[Work to complete] When a line below holds the string "none", show that line.

[Content revision data]
________________________

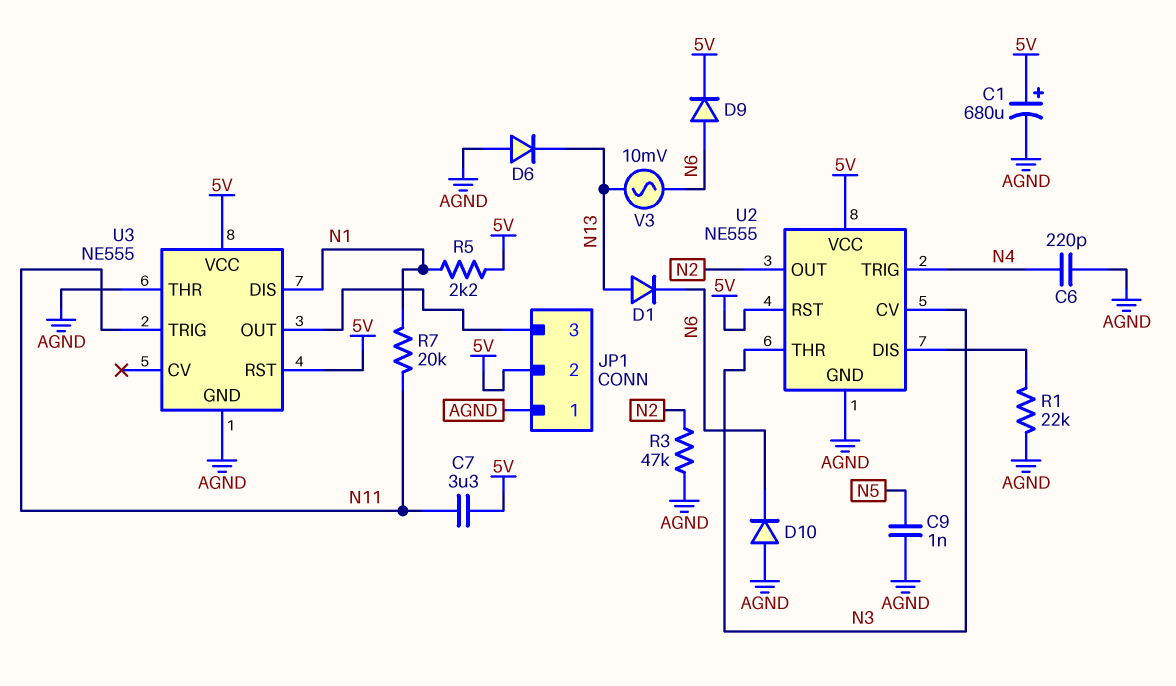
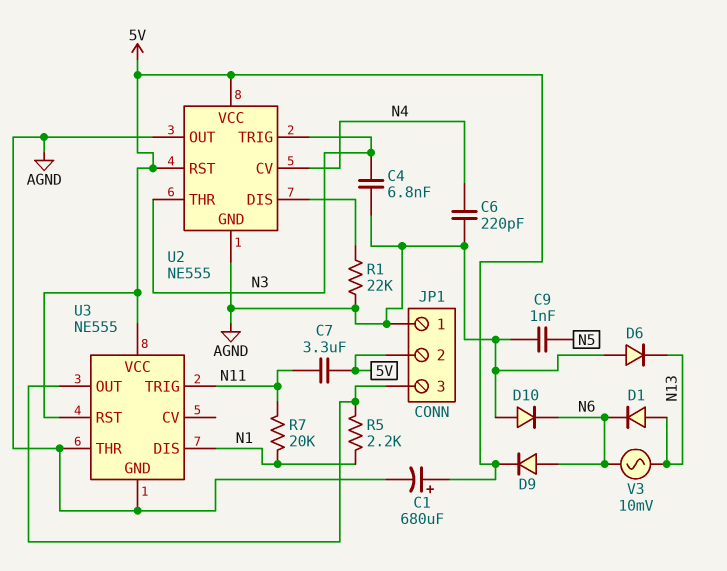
C4: none -> 6.8nF (AGND, N3)
R3: 47k (AGND, N2) -> none
R5: 2.2k (5V, N1) -> 2.2k (JP1/3, N1)
U2 pin CV: N3 -> N4
U2 pin OUT: N2 -> AGND
U2 pin TRIG: N4 -> N3

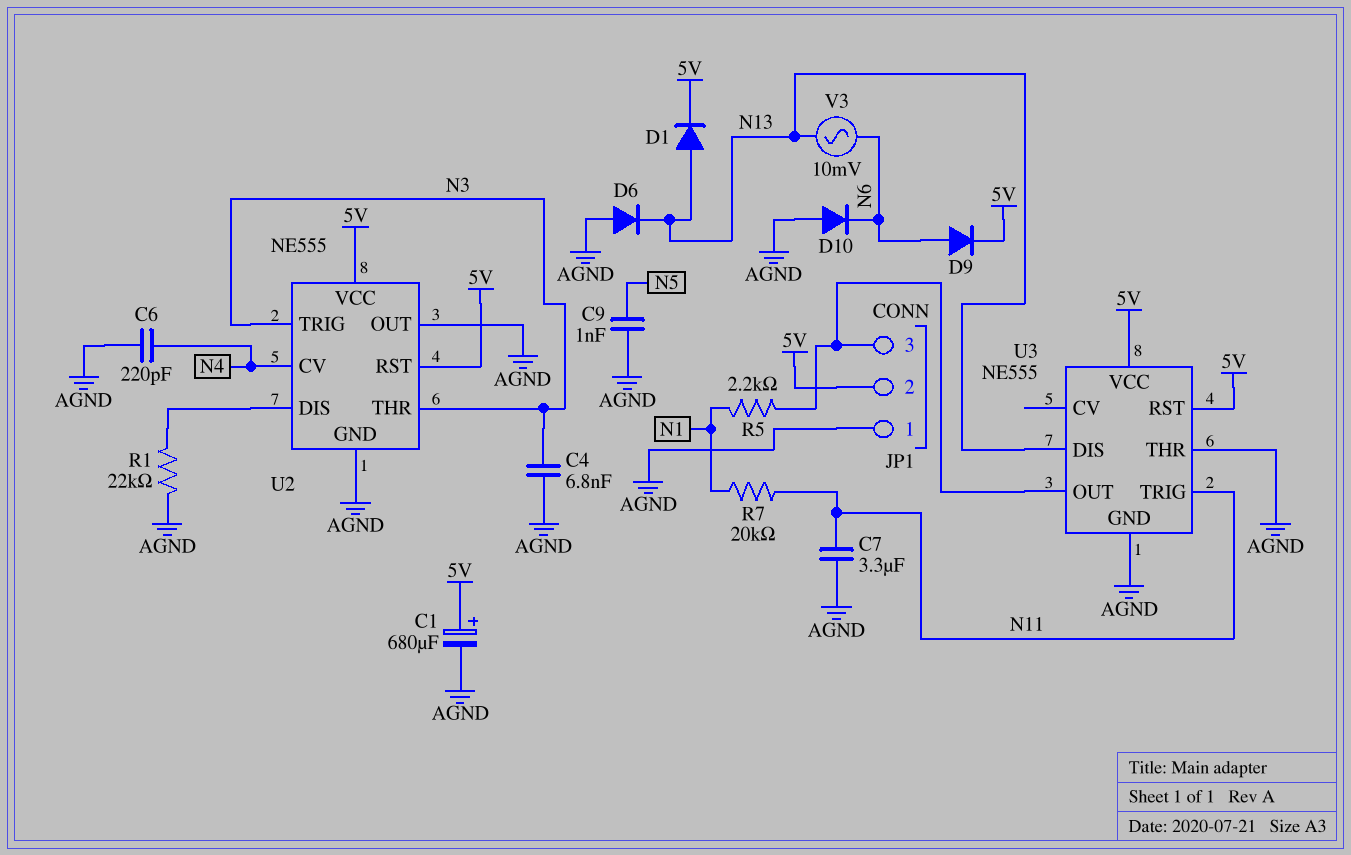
C7: 3.3uF (5V, N11) -> 3.3uF (AGND, N11)
D1: diode (A N13, K N6) -> diode (A N13, K 5V)
U3 pin DIS: N1 -> N13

________________________

[Problem solution]
C4: none -> 6.8nF (AGND, N3)
R3: 47k (AGND, N2) -> none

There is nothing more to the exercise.